_GIVEN RECORDS_
□ □ □ □ □

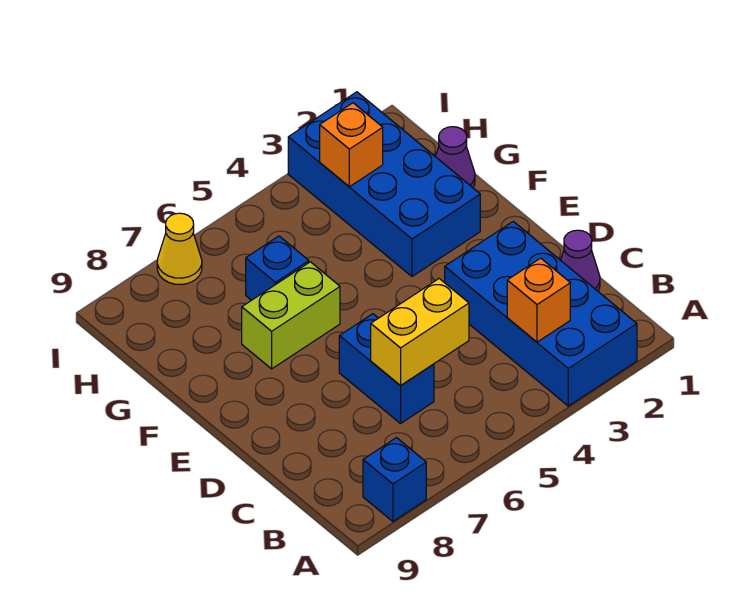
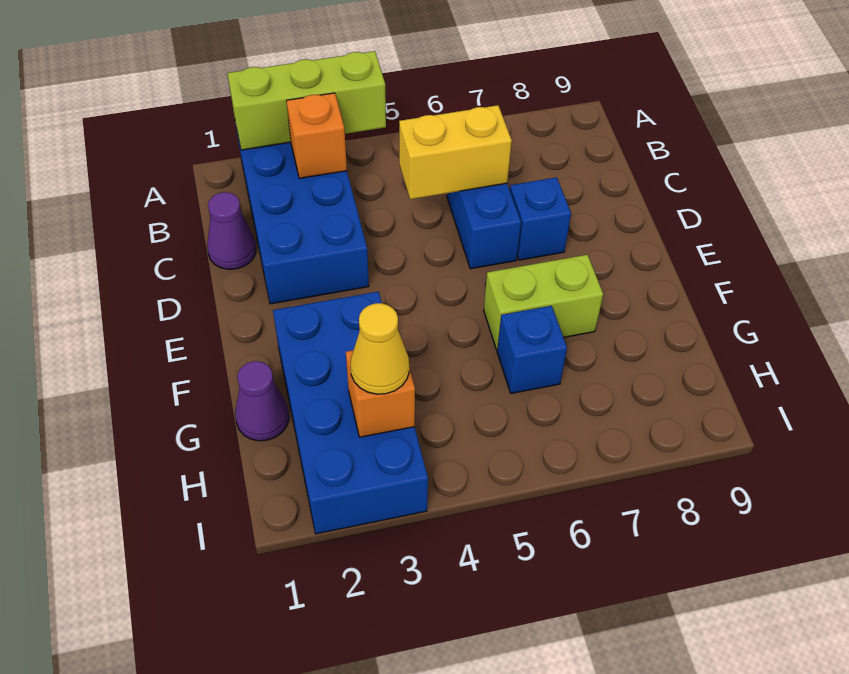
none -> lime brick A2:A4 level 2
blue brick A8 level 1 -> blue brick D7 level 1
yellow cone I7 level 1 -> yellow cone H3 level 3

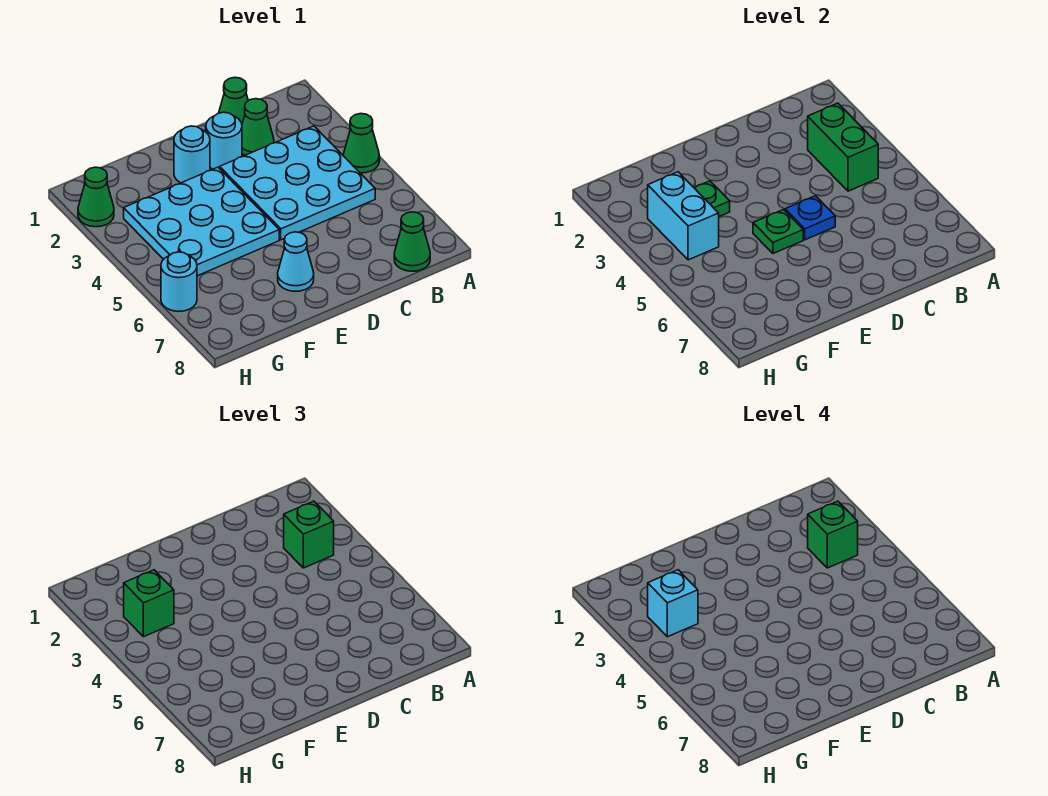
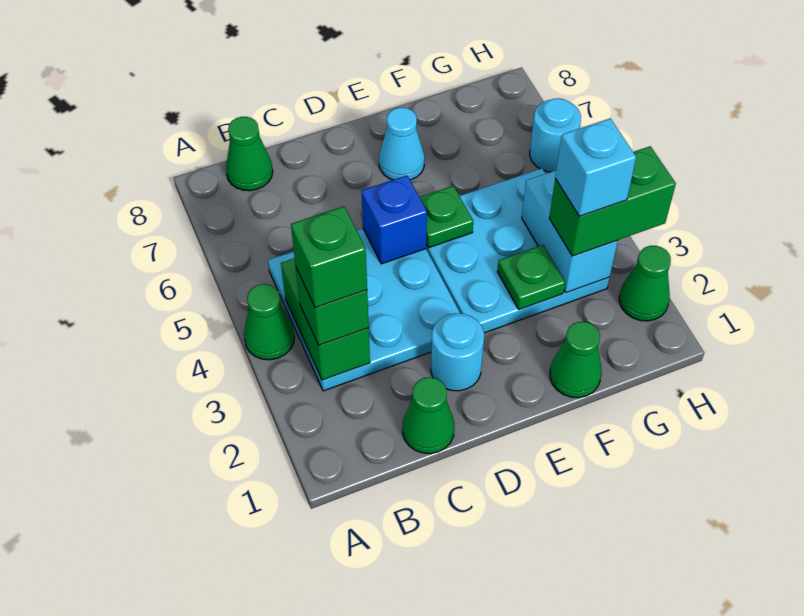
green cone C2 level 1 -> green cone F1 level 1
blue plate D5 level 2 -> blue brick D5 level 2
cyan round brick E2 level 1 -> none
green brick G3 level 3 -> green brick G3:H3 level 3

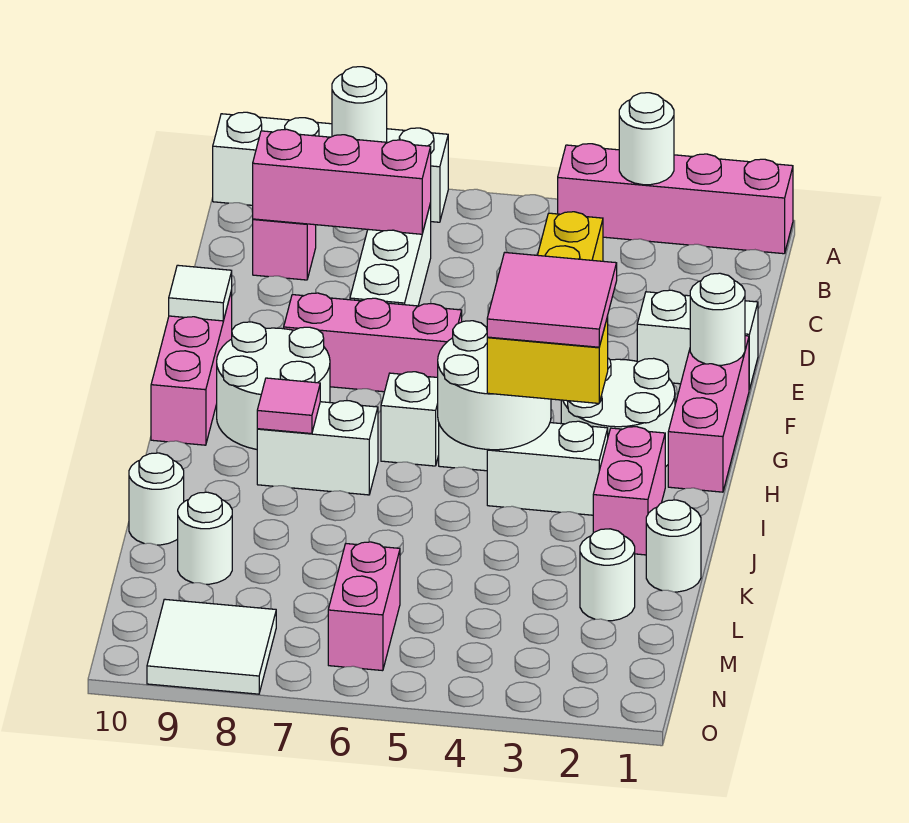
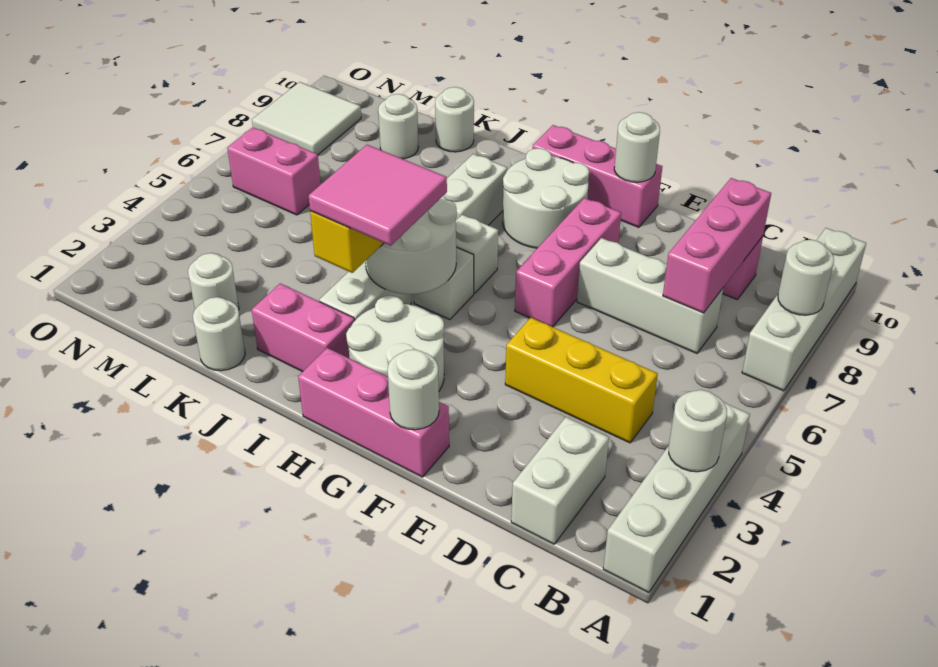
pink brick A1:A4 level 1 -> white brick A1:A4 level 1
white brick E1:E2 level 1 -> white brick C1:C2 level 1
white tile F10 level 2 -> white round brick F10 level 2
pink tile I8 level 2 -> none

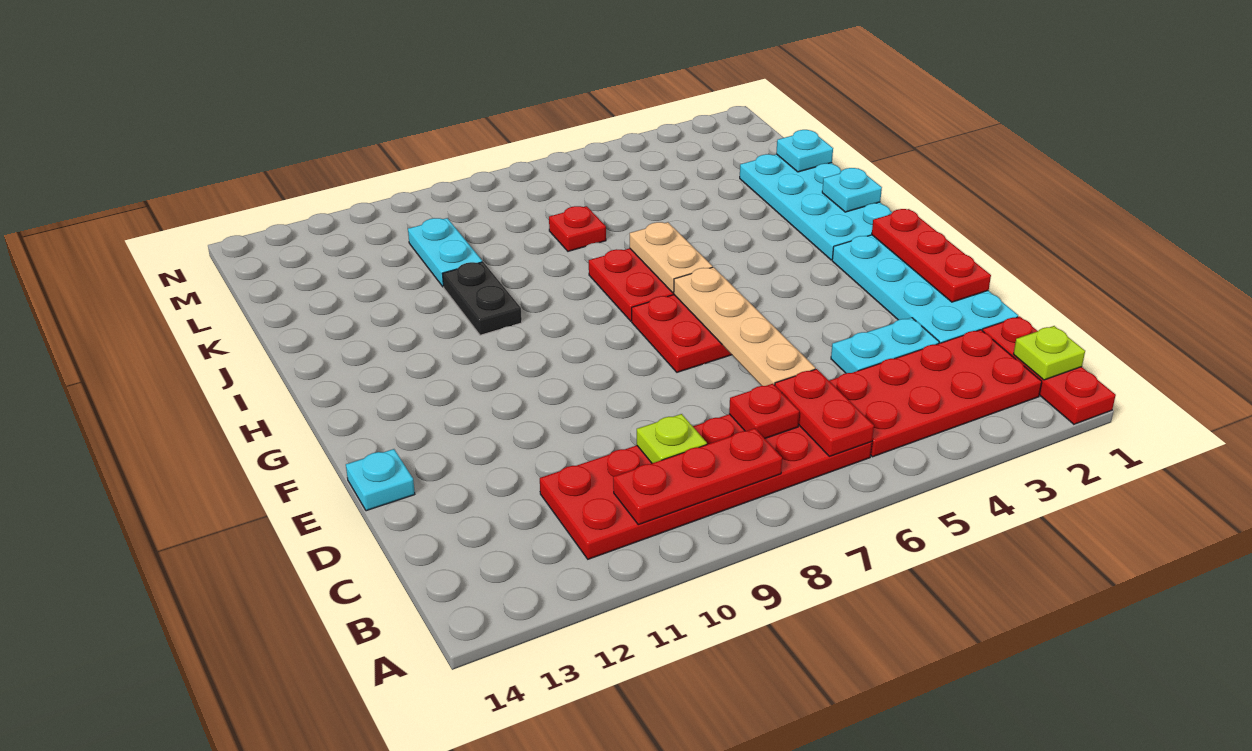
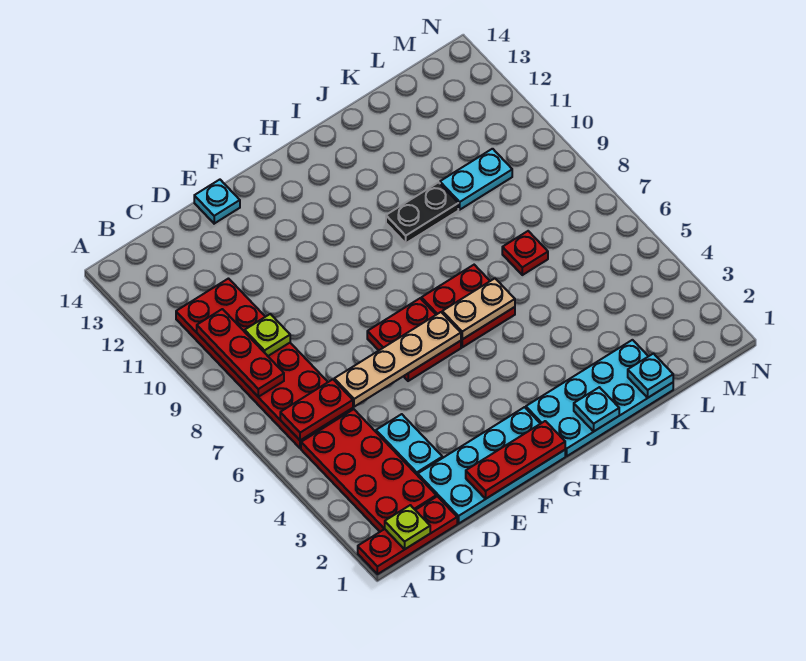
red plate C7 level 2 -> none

□ □ □ □ □

_WHAT IS NEEDED_
Locate the line containing "yellow cone I7" in the records above, then output it and every line after it through the last, excluding pictures.

_OUTPUT OF THE EXERCISE_
yellow cone I7 level 1 -> yellow cone H3 level 3

green cone C2 level 1 -> green cone F1 level 1
blue plate D5 level 2 -> blue brick D5 level 2
cyan round brick E2 level 1 -> none
green brick G3 level 3 -> green brick G3:H3 level 3

pink brick A1:A4 level 1 -> white brick A1:A4 level 1
white brick E1:E2 level 1 -> white brick C1:C2 level 1
white tile F10 level 2 -> white round brick F10 level 2
pink tile I8 level 2 -> none

red plate C7 level 2 -> none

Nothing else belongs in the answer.